How to complete this task: Repeat every record exactly, but keep images out of the copy.

==============================

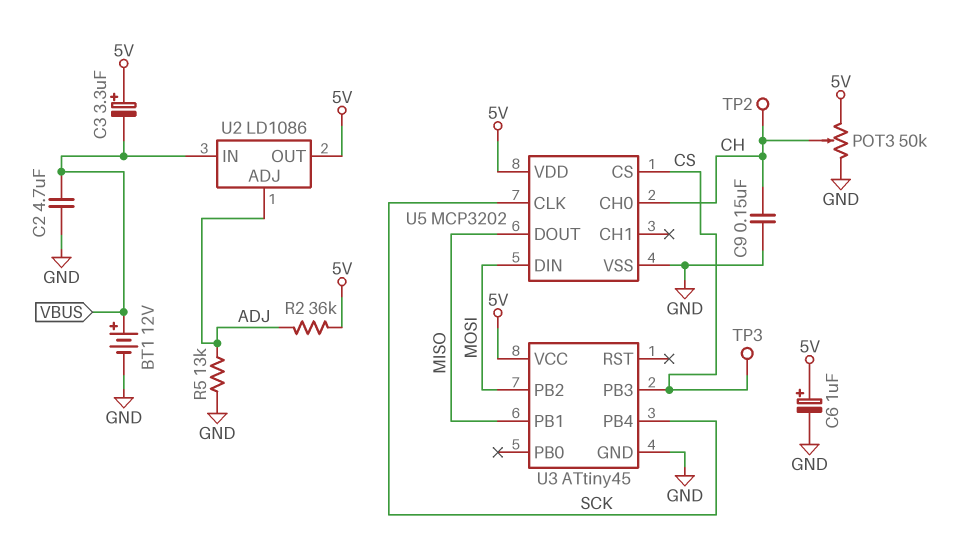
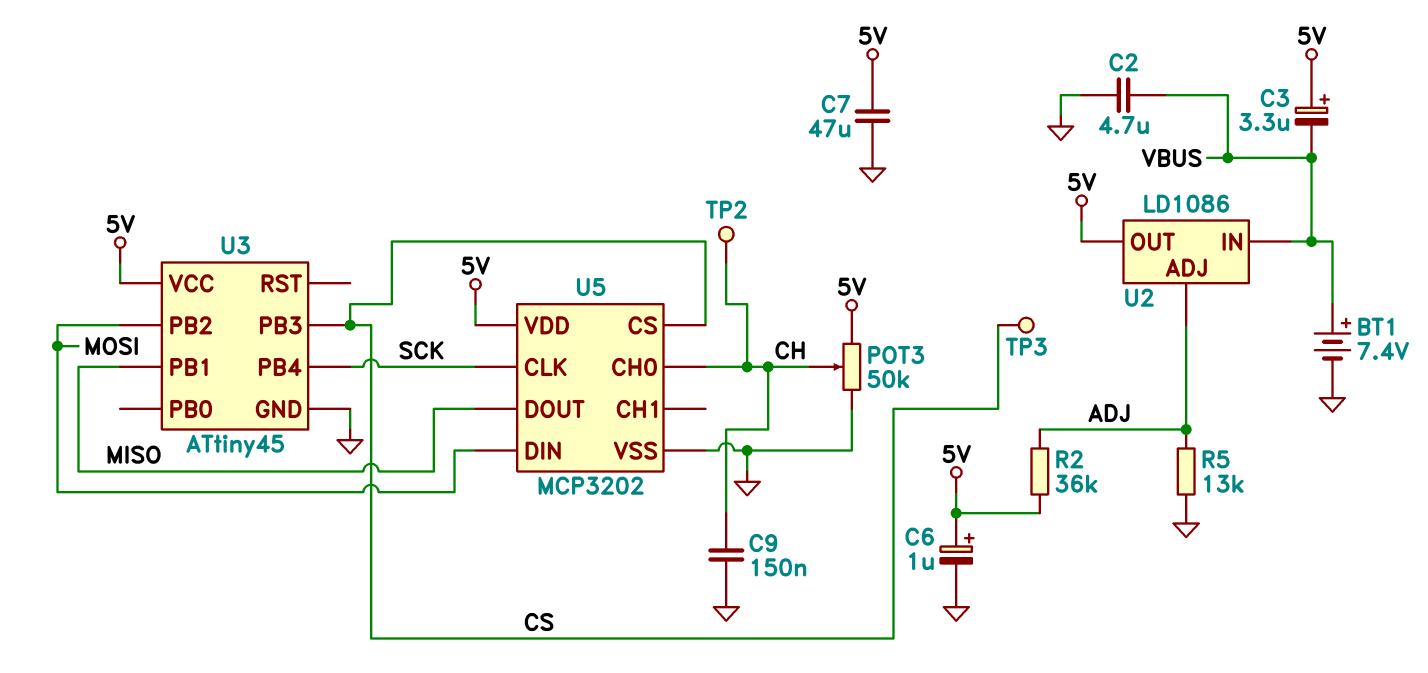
BT1: 12V (plus VBUS, minus GND) -> 7.4V (plus VBUS, minus GND)
C7: none -> 47uF (5V, GND)

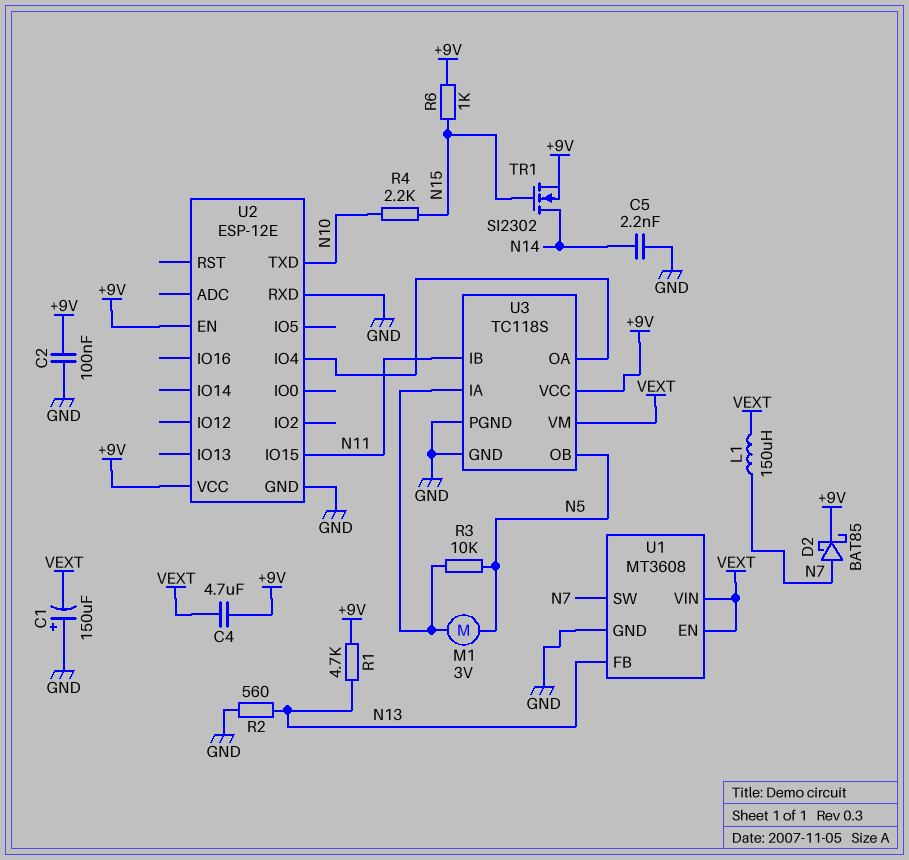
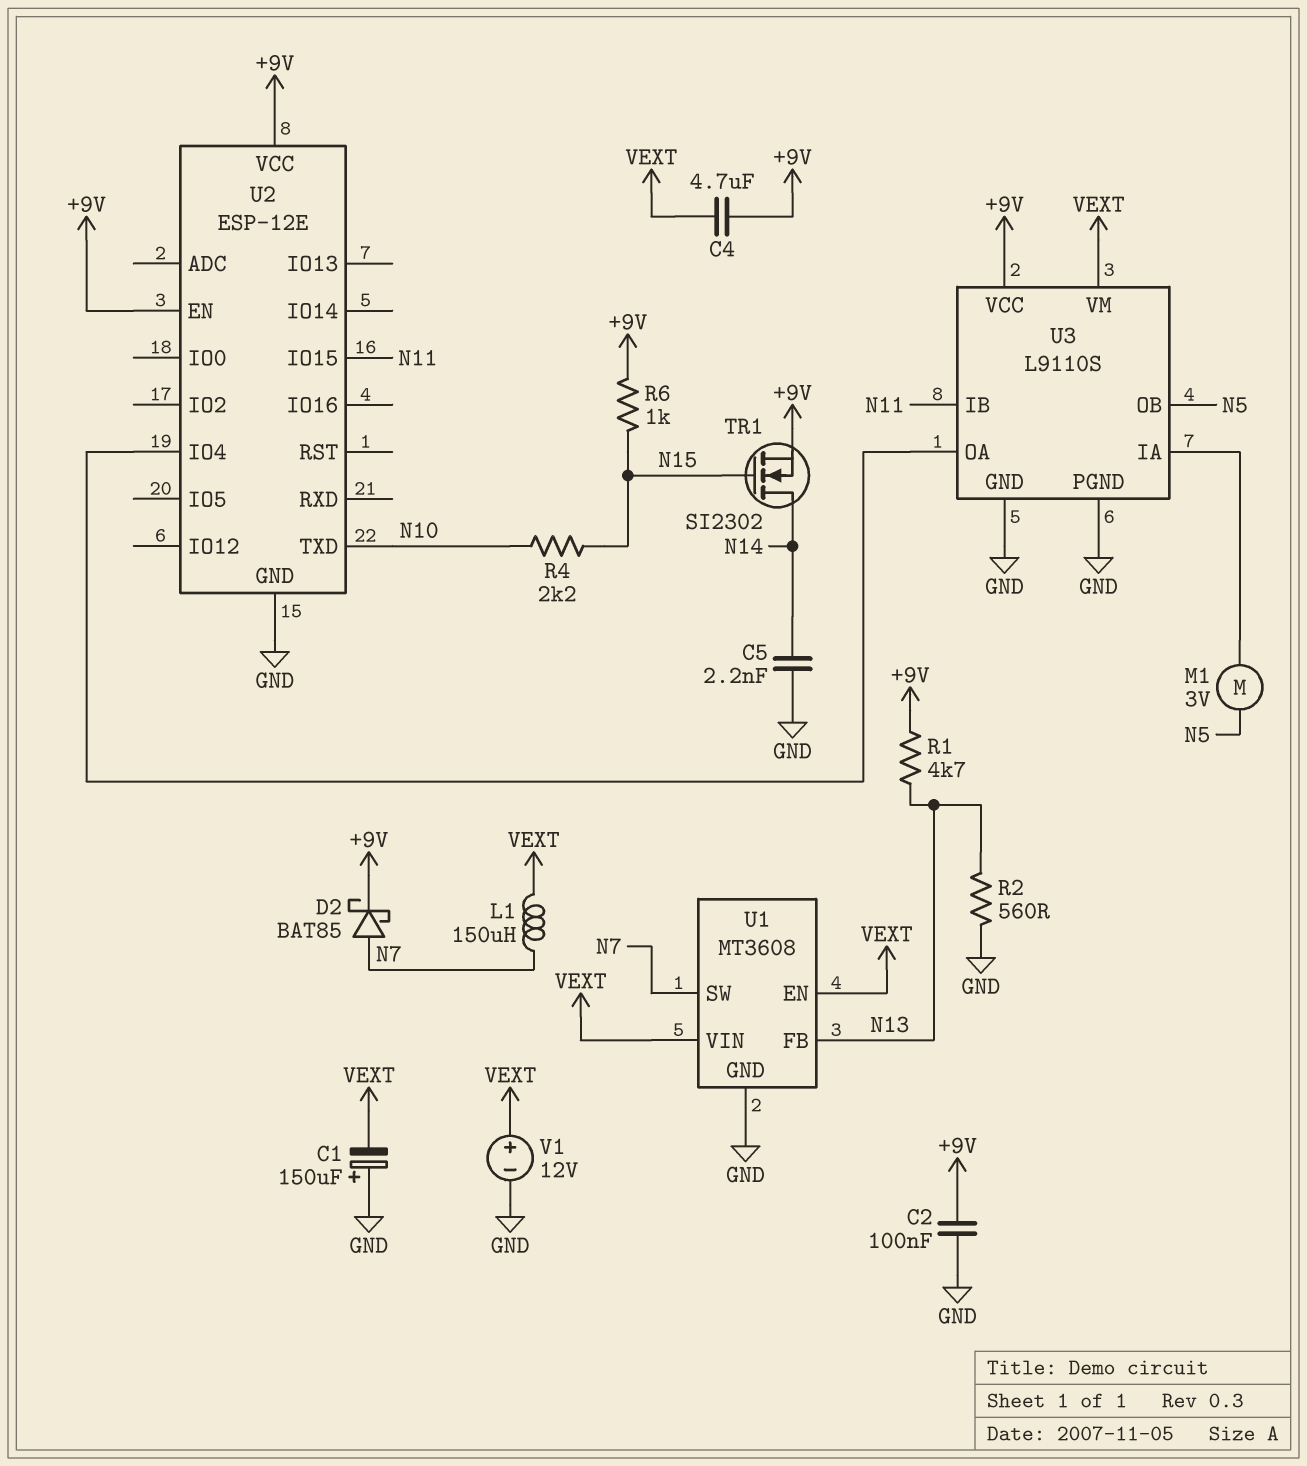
R3: 10k (N5, U3/IA) -> none
U2 pin RXD: GND -> none
U3: TC118S -> L9110S
V1: none -> 12V (plus VEXT, minus GND)

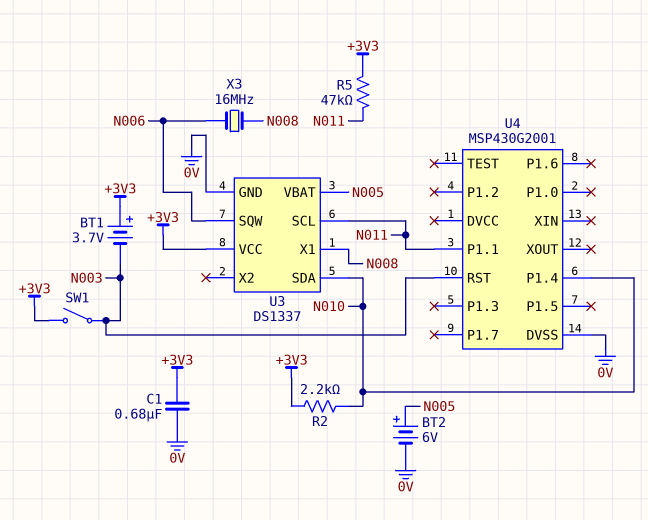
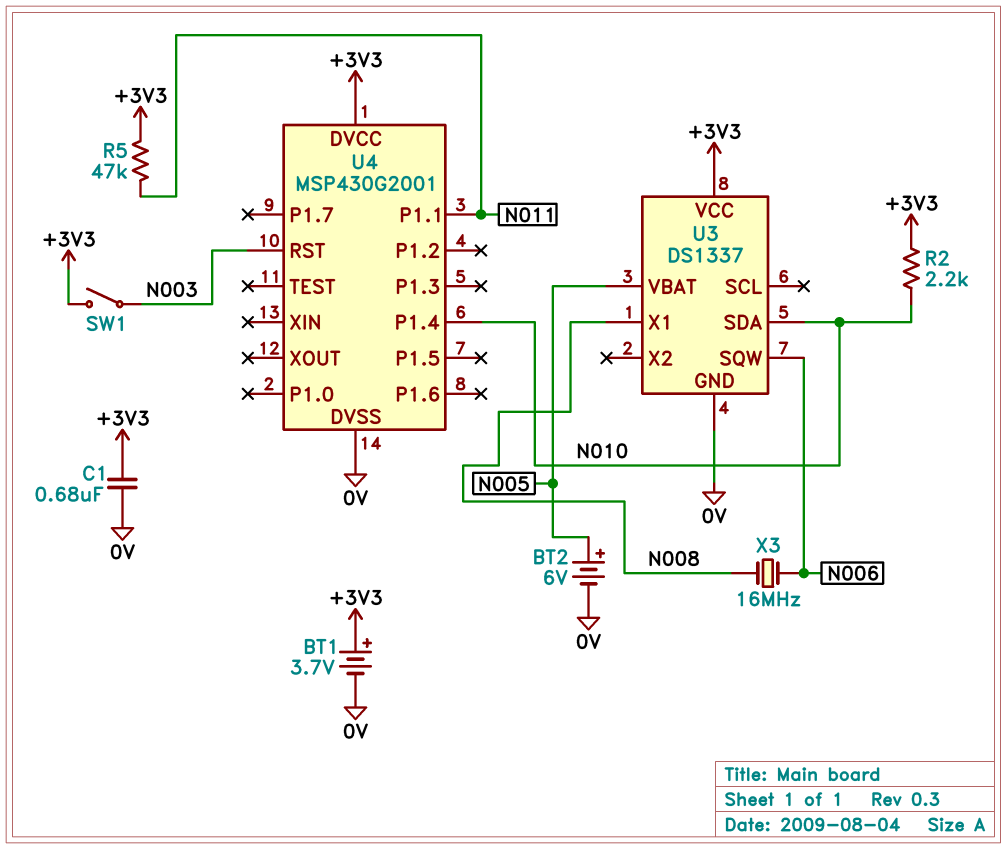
BT1: 3.7V (plus +3V3, minus N003) -> 3.7V (plus +3V3, minus 0V)
U3 pin SCL: N011 -> none
U4 pin DVCC: none -> +3V3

==============================

Solution to this task:
BT1: 12V (plus VBUS, minus GND) -> 7.4V (plus VBUS, minus GND)
C7: none -> 47uF (5V, GND)

R3: 10k (N5, U3/IA) -> none
U2 pin RXD: GND -> none
U3: TC118S -> L9110S
V1: none -> 12V (plus VEXT, minus GND)

BT1: 3.7V (plus +3V3, minus N003) -> 3.7V (plus +3V3, minus 0V)
U3 pin SCL: N011 -> none
U4 pin DVCC: none -> +3V3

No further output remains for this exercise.